Items from a data source:
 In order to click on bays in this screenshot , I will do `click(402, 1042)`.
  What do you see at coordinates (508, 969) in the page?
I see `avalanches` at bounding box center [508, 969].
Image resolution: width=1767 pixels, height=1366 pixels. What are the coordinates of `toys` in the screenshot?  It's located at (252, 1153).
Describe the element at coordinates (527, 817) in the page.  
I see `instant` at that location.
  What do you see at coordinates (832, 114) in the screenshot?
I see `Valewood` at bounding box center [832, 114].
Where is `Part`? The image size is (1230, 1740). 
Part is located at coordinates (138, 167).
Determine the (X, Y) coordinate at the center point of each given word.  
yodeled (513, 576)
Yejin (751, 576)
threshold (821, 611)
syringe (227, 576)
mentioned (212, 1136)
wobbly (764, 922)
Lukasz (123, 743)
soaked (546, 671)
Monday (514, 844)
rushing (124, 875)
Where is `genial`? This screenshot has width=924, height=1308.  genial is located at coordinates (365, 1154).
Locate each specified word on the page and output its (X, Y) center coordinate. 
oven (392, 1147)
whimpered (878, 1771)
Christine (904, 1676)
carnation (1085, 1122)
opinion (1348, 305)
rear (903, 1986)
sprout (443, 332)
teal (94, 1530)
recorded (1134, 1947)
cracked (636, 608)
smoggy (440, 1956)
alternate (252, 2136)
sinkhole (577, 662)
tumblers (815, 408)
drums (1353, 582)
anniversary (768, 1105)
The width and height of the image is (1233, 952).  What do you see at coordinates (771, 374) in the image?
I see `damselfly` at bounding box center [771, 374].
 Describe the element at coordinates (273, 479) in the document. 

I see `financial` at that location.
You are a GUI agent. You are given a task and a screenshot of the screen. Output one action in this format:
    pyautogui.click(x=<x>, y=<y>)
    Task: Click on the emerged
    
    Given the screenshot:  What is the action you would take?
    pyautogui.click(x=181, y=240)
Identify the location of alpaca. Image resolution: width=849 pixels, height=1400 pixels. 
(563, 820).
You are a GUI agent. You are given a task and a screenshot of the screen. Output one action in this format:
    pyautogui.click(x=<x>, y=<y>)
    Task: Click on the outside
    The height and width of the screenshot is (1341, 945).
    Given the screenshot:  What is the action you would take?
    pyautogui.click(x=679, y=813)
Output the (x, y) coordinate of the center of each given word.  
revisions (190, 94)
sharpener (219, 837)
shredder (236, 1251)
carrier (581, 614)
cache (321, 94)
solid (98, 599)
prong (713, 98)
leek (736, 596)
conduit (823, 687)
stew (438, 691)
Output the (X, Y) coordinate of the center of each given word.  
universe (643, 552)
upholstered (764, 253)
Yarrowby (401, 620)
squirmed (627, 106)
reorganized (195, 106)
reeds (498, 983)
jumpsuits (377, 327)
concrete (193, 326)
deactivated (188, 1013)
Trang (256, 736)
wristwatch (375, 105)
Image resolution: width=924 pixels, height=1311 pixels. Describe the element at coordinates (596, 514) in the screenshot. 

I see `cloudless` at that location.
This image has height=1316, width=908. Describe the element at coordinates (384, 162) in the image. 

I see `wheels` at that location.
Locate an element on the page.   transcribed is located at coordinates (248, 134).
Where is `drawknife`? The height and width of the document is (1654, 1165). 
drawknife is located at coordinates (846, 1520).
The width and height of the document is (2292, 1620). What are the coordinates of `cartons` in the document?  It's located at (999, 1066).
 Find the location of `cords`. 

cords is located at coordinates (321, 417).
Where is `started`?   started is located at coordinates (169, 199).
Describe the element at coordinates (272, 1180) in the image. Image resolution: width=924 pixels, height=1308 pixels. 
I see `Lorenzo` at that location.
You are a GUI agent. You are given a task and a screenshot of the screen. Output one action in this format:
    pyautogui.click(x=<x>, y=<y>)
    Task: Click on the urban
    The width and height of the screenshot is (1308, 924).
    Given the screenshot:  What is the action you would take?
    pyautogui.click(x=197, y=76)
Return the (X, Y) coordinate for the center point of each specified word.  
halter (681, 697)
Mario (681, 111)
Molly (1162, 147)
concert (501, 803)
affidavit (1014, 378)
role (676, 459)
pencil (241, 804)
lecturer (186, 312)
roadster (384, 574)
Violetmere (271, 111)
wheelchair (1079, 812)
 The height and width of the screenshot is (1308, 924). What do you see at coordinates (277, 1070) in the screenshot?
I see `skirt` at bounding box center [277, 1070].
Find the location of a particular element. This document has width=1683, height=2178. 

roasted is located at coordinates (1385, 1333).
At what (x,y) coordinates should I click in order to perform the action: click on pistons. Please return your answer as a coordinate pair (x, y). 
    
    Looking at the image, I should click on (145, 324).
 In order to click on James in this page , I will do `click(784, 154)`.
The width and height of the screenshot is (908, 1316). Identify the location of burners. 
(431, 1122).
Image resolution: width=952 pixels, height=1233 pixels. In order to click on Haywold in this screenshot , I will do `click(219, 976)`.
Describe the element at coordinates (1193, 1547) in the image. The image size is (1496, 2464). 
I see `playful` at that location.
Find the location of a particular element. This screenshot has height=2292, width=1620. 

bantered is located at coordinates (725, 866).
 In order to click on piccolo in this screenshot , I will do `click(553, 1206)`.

# PROMPT
Rewrite the listing with every "Identify the location of" changed to "Find the position of" and nothing else altered.

# EXERCISE RESPONSE
 In order to click on bays in this screenshot , I will do `click(402, 1042)`.
  What do you see at coordinates (508, 969) in the page?
I see `avalanches` at bounding box center [508, 969].
Image resolution: width=1767 pixels, height=1366 pixels. What are the coordinates of `toys` in the screenshot?  It's located at (252, 1153).
Describe the element at coordinates (527, 817) in the page.  
I see `instant` at that location.
  What do you see at coordinates (832, 114) in the screenshot?
I see `Valewood` at bounding box center [832, 114].
Where is `Part`? The image size is (1230, 1740). 
Part is located at coordinates (138, 167).
Determine the (X, Y) coordinate at the center point of each given word.  
yodeled (513, 576)
Yejin (751, 576)
threshold (821, 611)
syringe (227, 576)
mentioned (212, 1136)
wobbly (764, 922)
Lukasz (123, 743)
soaked (546, 671)
Monday (514, 844)
rushing (124, 875)
Where is `genial`? This screenshot has width=924, height=1308.  genial is located at coordinates (365, 1154).
Locate each specified word on the page and output its (X, Y) center coordinate. 
oven (392, 1147)
whimpered (878, 1771)
Christine (904, 1676)
carnation (1085, 1122)
opinion (1348, 305)
rear (903, 1986)
sprout (443, 332)
teal (94, 1530)
recorded (1134, 1947)
cracked (636, 608)
smoggy (440, 1956)
alternate (252, 2136)
sinkhole (577, 662)
tumblers (815, 408)
drums (1353, 582)
anniversary (768, 1105)
The width and height of the image is (1233, 952).  What do you see at coordinates (771, 374) in the image?
I see `damselfly` at bounding box center [771, 374].
 Describe the element at coordinates (273, 479) in the document. 

I see `financial` at that location.
You are a GUI agent. You are given a task and a screenshot of the screen. Output one action in this format:
    pyautogui.click(x=<x>, y=<y>)
    Task: Click on the emerged
    
    Given the screenshot:  What is the action you would take?
    pyautogui.click(x=181, y=240)
Find the position of alpaca. Image resolution: width=849 pixels, height=1400 pixels. 
(563, 820).
You are a GUI agent. You are given a task and a screenshot of the screen. Output one action in this format:
    pyautogui.click(x=<x>, y=<y>)
    Task: Click on the outside
    The height and width of the screenshot is (1341, 945).
    Given the screenshot:  What is the action you would take?
    pyautogui.click(x=679, y=813)
Output the (x, y) coordinate of the center of each given word.  
revisions (190, 94)
sharpener (219, 837)
shredder (236, 1251)
carrier (581, 614)
cache (321, 94)
solid (98, 599)
prong (713, 98)
leek (736, 596)
conduit (823, 687)
stew (438, 691)
Output the (X, Y) coordinate of the center of each given word.  
universe (643, 552)
upholstered (764, 253)
Yarrowby (401, 620)
squirmed (627, 106)
reorganized (195, 106)
reeds (498, 983)
jumpsuits (377, 327)
concrete (193, 326)
deactivated (188, 1013)
Trang (256, 736)
wristwatch (375, 105)
Image resolution: width=924 pixels, height=1311 pixels. Describe the element at coordinates (596, 514) in the screenshot. 

I see `cloudless` at that location.
This image has height=1316, width=908. Describe the element at coordinates (384, 162) in the image. 

I see `wheels` at that location.
Locate an element on the page.   transcribed is located at coordinates (248, 134).
Where is `drawknife`? The height and width of the document is (1654, 1165). 
drawknife is located at coordinates (846, 1520).
The width and height of the document is (2292, 1620). What are the coordinates of `cartons` in the document?  It's located at (999, 1066).
 Find the location of `cords`. 

cords is located at coordinates (321, 417).
Where is `started`?   started is located at coordinates (169, 199).
Describe the element at coordinates (272, 1180) in the image. Image resolution: width=924 pixels, height=1308 pixels. 
I see `Lorenzo` at that location.
You are a GUI agent. You are given a task and a screenshot of the screen. Output one action in this format:
    pyautogui.click(x=<x>, y=<y>)
    Task: Click on the urban
    The width and height of the screenshot is (1308, 924).
    Given the screenshot:  What is the action you would take?
    pyautogui.click(x=197, y=76)
Return the (X, Y) coordinate for the center point of each specified word.  
halter (681, 697)
Mario (681, 111)
Molly (1162, 147)
concert (501, 803)
affidavit (1014, 378)
role (676, 459)
pencil (241, 804)
lecturer (186, 312)
roadster (384, 574)
Violetmere (271, 111)
wheelchair (1079, 812)
 The height and width of the screenshot is (1308, 924). What do you see at coordinates (277, 1070) in the screenshot?
I see `skirt` at bounding box center [277, 1070].
Find the location of a particular element. This document has width=1683, height=2178. 

roasted is located at coordinates (1385, 1333).
At what (x,y) coordinates should I click in order to perform the action: click on pistons. Please return your answer as a coordinate pair (x, y). 
    
    Looking at the image, I should click on (145, 324).
 In order to click on James in this page , I will do `click(784, 154)`.
The width and height of the screenshot is (908, 1316). Find the position of burners. 
(431, 1122).
Image resolution: width=952 pixels, height=1233 pixels. In order to click on Haywold in this screenshot , I will do `click(219, 976)`.
Describe the element at coordinates (1193, 1547) in the image. The image size is (1496, 2464). 
I see `playful` at that location.
Find the location of a particular element. This screenshot has height=2292, width=1620. 

bantered is located at coordinates (725, 866).
 In order to click on piccolo in this screenshot , I will do `click(553, 1206)`.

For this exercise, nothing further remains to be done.